**Information given:**
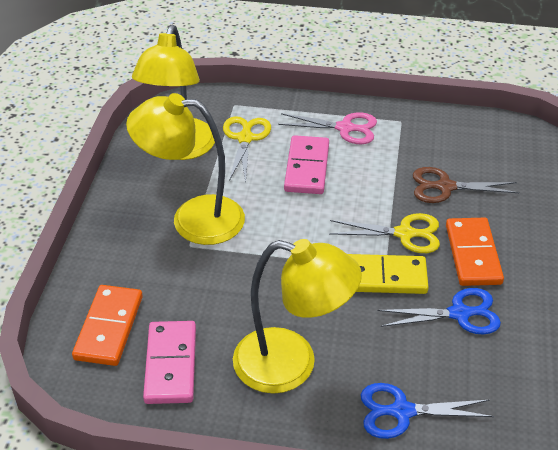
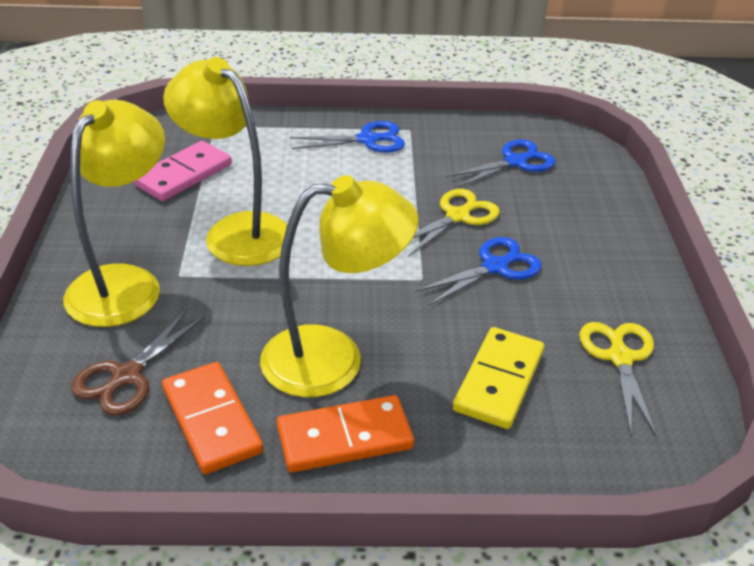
blue scissors: 2 -> 3
pink domino: 2 -> 1
pink scissors: 1 -> 0

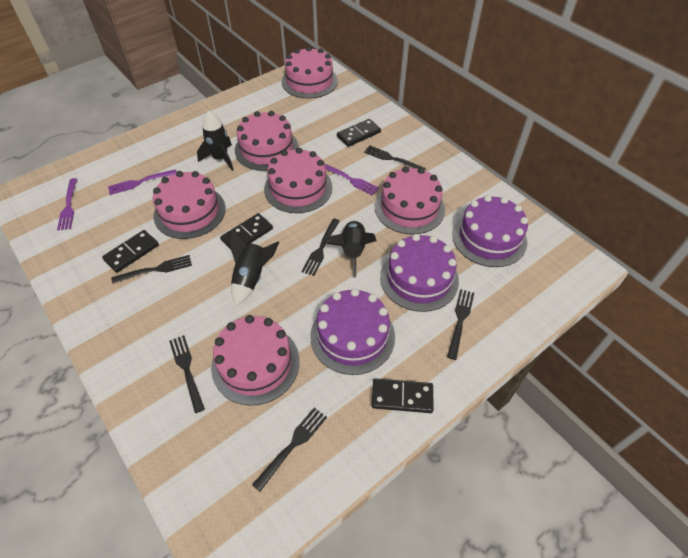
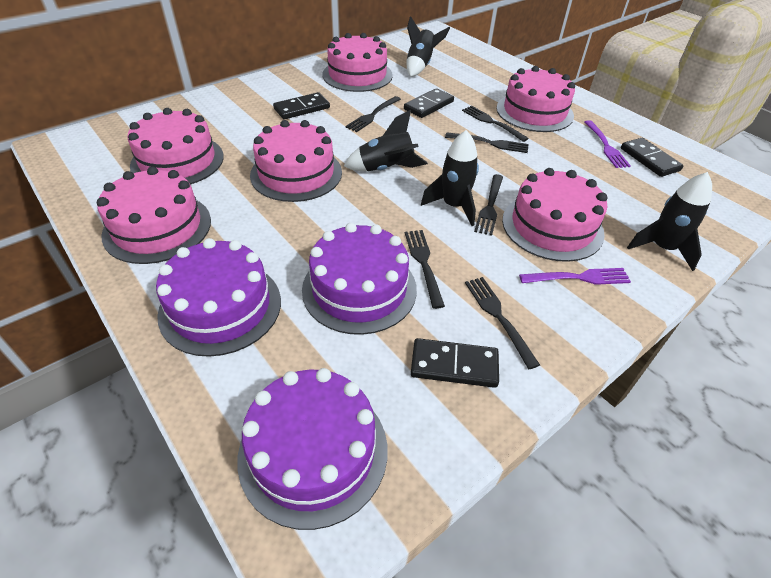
black rocket: 3 -> 4
purple fork: 3 -> 2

**Your assignment:**
The answer must restate each entry word for word and contain no images.

**Response area:**
blue scissors: 2 -> 3
pink domino: 2 -> 1
pink scissors: 1 -> 0

black rocket: 3 -> 4
purple fork: 3 -> 2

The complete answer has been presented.